* Assignment
From the top of the entries below through the line containing "- shifted: traffic", return every line exactly as written, please, and stop there.

* Records supplied
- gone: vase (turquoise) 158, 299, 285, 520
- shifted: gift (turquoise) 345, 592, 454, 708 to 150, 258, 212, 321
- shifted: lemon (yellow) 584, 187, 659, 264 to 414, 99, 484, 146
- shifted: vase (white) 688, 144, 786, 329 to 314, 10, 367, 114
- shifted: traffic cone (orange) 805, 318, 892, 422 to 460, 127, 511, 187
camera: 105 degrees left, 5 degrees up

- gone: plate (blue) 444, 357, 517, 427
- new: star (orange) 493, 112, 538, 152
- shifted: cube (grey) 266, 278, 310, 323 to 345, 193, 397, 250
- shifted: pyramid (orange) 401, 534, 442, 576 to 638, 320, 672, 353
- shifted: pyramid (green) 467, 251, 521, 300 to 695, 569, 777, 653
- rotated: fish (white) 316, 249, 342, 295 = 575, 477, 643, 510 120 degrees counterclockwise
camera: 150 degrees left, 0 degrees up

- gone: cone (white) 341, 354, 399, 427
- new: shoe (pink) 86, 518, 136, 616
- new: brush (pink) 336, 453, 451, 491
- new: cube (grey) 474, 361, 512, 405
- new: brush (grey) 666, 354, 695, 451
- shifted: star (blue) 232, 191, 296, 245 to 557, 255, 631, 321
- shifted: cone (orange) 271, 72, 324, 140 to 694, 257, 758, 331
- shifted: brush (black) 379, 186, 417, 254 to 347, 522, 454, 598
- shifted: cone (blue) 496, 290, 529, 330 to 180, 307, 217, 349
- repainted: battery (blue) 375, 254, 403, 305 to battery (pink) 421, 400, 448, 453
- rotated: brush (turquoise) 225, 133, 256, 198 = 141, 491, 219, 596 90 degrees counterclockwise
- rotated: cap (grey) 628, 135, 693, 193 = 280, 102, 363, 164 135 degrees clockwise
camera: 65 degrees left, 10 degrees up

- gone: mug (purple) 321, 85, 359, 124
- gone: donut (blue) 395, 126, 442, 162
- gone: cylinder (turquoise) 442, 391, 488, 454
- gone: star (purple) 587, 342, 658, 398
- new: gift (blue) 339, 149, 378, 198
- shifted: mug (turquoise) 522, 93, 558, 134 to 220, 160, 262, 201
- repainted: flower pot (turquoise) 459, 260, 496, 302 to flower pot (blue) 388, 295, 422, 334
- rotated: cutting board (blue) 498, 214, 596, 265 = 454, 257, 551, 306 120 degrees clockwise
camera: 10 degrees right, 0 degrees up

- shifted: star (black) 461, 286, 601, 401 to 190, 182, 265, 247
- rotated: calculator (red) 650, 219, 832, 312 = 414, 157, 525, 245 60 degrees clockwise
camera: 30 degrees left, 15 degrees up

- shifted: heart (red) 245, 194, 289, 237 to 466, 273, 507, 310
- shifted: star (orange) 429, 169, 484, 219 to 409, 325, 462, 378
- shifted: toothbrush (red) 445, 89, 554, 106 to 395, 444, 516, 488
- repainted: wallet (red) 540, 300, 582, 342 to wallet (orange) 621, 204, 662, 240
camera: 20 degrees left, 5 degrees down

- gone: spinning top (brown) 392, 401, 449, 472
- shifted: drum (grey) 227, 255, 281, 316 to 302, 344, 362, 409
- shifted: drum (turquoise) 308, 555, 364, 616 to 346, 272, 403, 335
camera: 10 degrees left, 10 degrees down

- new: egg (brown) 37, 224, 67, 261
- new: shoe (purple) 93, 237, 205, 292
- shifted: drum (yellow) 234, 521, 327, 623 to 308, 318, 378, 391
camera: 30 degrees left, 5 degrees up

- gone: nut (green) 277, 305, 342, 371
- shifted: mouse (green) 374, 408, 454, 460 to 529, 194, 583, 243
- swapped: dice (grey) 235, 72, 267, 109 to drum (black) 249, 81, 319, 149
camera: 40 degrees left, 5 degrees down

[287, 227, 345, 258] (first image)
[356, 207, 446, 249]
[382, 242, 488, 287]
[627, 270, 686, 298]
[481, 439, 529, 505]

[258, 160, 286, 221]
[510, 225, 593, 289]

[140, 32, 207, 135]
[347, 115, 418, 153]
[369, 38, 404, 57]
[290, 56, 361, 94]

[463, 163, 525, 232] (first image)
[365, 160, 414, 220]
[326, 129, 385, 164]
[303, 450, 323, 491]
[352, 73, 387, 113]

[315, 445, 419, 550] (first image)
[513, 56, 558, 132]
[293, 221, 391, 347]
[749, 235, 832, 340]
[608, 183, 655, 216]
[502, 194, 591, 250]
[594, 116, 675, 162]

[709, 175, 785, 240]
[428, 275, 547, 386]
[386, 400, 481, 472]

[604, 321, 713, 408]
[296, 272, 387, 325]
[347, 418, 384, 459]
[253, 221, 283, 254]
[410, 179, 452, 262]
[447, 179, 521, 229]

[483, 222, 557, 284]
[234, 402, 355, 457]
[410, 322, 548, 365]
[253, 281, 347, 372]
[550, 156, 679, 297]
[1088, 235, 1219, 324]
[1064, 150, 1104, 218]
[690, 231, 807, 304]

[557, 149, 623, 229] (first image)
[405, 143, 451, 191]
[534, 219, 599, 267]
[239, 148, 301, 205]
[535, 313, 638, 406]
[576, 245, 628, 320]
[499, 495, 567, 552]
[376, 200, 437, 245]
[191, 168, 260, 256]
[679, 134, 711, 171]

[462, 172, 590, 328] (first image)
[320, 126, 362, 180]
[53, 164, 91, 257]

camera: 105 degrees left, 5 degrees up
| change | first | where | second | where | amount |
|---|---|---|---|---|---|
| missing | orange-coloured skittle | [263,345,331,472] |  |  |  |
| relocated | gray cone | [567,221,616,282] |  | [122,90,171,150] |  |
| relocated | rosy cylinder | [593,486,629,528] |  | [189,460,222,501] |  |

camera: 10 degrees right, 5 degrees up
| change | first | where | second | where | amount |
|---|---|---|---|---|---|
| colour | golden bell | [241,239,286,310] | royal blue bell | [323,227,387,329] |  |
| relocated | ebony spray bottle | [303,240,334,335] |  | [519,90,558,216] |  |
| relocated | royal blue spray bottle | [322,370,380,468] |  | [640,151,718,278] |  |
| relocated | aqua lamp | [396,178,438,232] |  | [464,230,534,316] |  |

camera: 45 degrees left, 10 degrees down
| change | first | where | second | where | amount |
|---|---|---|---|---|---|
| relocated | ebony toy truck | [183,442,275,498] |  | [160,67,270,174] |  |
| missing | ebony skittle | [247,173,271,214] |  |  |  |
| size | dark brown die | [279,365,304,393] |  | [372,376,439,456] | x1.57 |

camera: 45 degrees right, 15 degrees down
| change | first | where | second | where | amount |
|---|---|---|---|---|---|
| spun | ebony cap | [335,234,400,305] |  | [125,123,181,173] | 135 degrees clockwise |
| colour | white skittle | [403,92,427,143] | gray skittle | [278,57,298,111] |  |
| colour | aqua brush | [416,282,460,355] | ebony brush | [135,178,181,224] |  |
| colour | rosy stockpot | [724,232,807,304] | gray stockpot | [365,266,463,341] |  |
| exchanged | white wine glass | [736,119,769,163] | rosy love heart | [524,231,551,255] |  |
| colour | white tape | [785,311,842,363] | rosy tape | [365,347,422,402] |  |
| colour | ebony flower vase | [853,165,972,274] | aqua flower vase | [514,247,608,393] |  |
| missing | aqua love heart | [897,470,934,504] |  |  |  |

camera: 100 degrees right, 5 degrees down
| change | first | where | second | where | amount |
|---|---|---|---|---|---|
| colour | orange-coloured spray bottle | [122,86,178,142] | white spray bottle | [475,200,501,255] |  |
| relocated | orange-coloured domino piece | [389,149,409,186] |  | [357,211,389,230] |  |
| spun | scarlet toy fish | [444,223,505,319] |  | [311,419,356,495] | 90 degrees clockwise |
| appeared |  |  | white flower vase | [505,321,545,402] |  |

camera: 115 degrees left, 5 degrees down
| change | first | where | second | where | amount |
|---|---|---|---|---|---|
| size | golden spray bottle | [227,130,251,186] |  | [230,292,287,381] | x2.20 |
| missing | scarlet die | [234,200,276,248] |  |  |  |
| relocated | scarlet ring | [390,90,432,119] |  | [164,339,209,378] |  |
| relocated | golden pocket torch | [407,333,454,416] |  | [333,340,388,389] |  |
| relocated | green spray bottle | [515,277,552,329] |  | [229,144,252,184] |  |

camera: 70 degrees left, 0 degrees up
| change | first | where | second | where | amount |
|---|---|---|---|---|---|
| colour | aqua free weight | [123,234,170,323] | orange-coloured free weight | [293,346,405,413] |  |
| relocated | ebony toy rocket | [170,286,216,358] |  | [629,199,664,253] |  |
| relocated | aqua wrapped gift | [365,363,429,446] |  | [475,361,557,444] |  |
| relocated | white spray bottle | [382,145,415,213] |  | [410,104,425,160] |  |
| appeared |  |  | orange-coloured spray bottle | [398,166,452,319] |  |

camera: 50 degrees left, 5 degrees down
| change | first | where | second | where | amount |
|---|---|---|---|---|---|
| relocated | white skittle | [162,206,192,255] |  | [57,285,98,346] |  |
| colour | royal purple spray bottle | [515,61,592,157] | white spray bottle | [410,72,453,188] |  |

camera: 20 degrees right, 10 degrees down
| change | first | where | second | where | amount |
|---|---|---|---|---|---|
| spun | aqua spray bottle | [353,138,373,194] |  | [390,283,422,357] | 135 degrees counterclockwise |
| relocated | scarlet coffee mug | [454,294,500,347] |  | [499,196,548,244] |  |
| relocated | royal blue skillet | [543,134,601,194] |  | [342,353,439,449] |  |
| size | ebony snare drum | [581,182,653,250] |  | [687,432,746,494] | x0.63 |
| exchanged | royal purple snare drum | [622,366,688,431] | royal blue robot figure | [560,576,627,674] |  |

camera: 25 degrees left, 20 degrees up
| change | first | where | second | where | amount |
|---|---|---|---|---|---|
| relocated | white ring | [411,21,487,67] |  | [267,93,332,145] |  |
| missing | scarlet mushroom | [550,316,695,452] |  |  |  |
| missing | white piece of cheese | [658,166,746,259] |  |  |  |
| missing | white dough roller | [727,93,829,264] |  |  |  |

* Answer space
- gone: vase (turquoise) 158, 299, 285, 520
- shifted: gift (turquoise) 345, 592, 454, 708 to 150, 258, 212, 321
- shifted: lemon (yellow) 584, 187, 659, 264 to 414, 99, 484, 146
- shifted: vase (white) 688, 144, 786, 329 to 314, 10, 367, 114
- shifted: traffic cone (orange) 805, 318, 892, 422 to 460, 127, 511, 187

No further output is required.